Your job with the data below is to output exactly the lines from the one holding "fish/grey [821 293]" down to the one holding "hourglass/yellow [177 423]", both included, and no others.

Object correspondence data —
________________

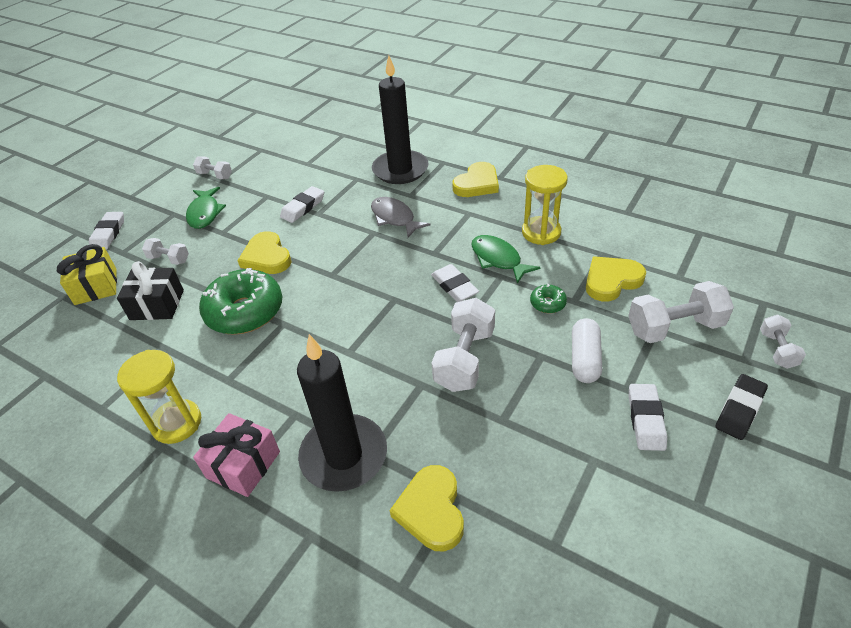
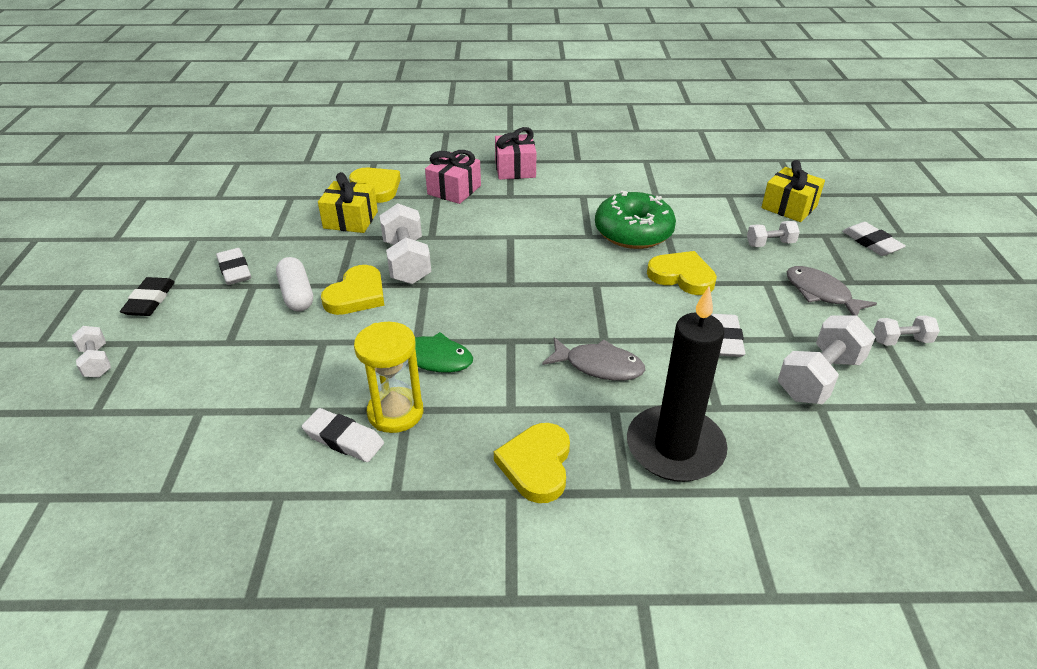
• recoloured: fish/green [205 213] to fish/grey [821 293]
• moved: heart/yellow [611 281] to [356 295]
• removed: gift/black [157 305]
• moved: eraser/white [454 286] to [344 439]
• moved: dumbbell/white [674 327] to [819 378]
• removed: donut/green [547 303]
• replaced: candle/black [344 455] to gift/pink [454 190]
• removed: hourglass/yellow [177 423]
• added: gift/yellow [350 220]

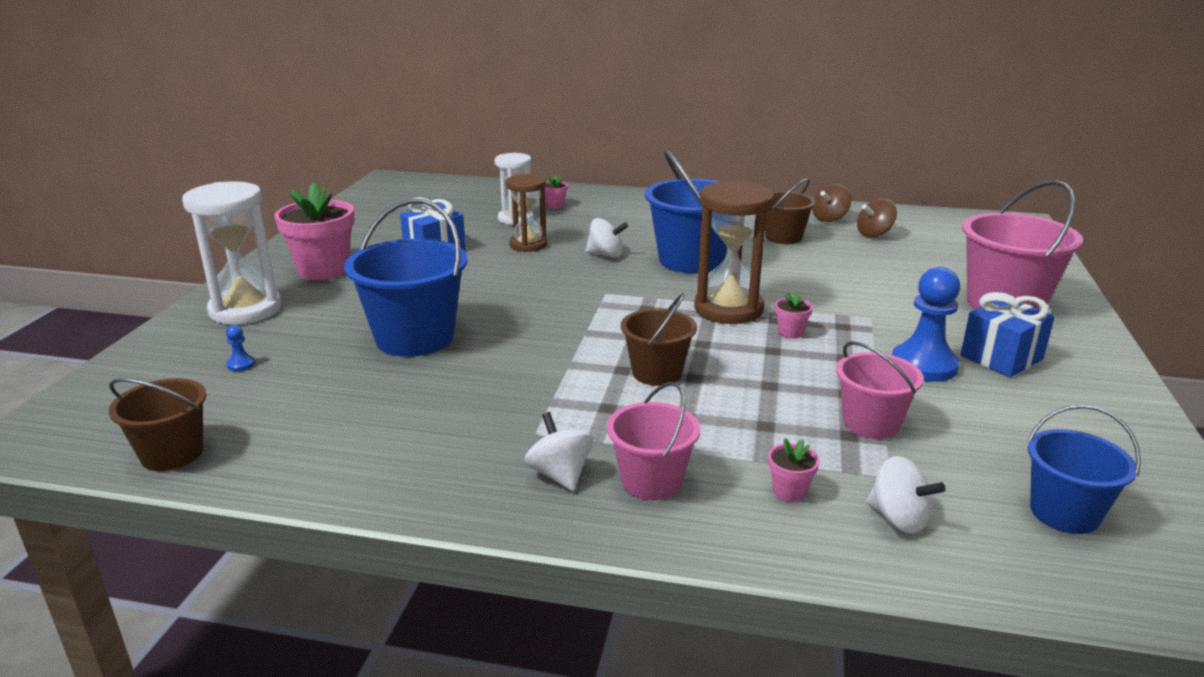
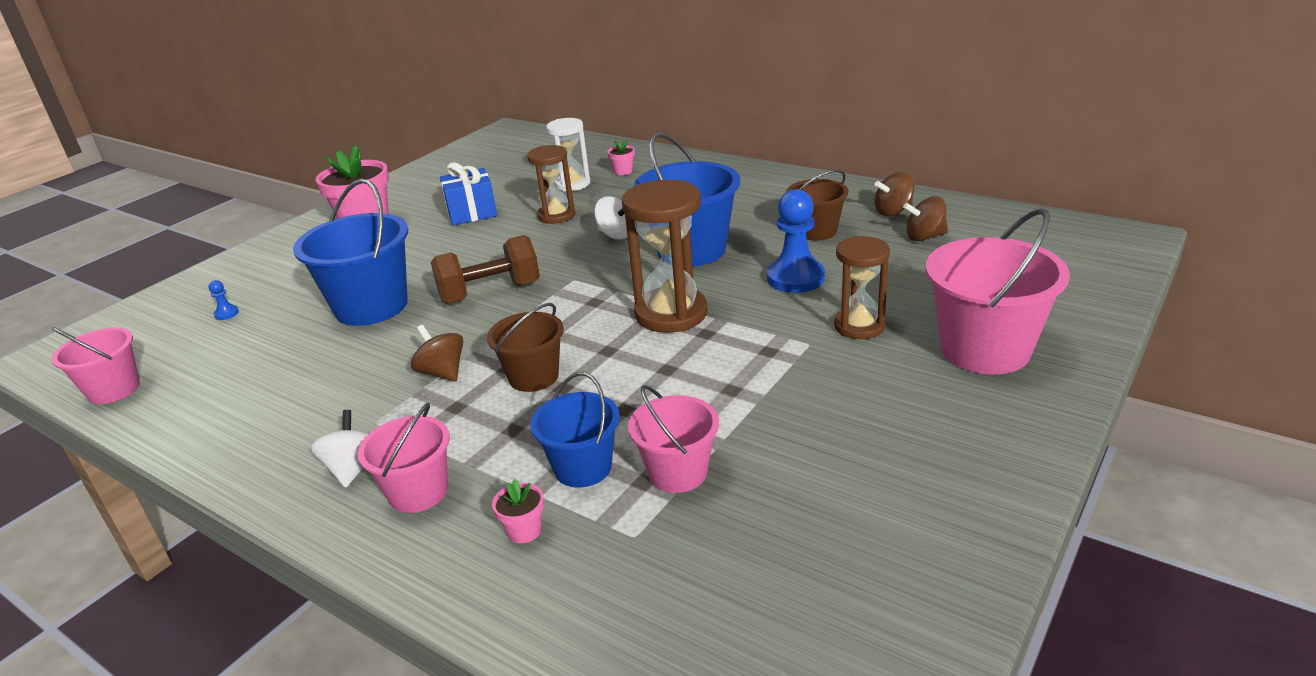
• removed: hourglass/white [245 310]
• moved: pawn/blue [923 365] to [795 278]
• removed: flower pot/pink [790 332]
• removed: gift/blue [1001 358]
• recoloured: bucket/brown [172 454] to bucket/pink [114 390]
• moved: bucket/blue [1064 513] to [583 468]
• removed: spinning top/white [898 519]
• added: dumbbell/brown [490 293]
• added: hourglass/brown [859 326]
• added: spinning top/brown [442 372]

________________

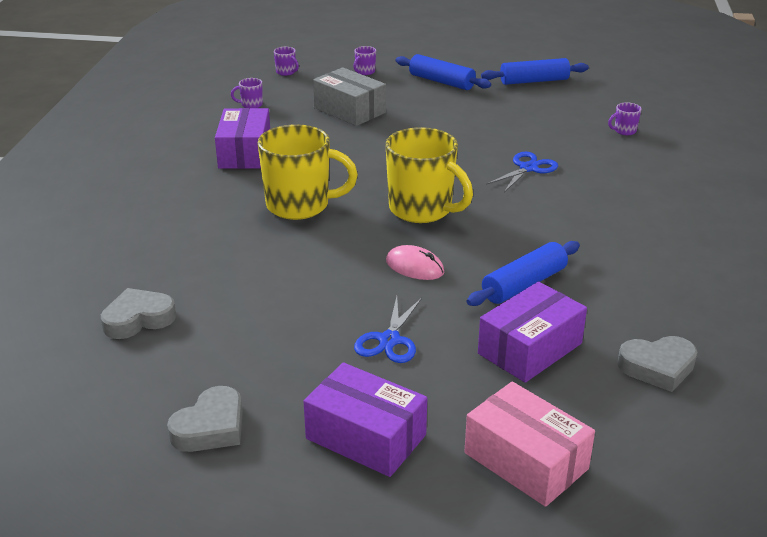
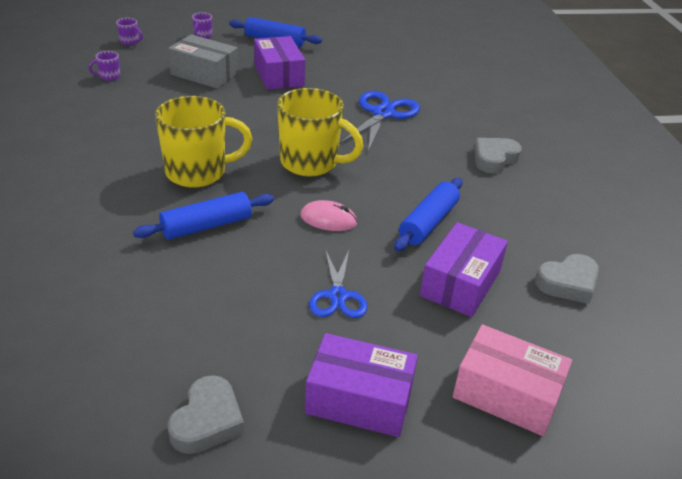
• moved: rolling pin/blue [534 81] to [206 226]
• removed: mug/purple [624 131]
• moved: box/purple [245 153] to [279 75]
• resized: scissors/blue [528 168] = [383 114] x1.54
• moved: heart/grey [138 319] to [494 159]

________________

Answer box —
• recoloured: fish/green [205 213] to fish/grey [821 293]
• moved: heart/yellow [611 281] to [356 295]
• removed: gift/black [157 305]
• moved: eraser/white [454 286] to [344 439]
• moved: dumbbell/white [674 327] to [819 378]
• removed: donut/green [547 303]
• replaced: candle/black [344 455] to gift/pink [454 190]
• removed: hourglass/yellow [177 423]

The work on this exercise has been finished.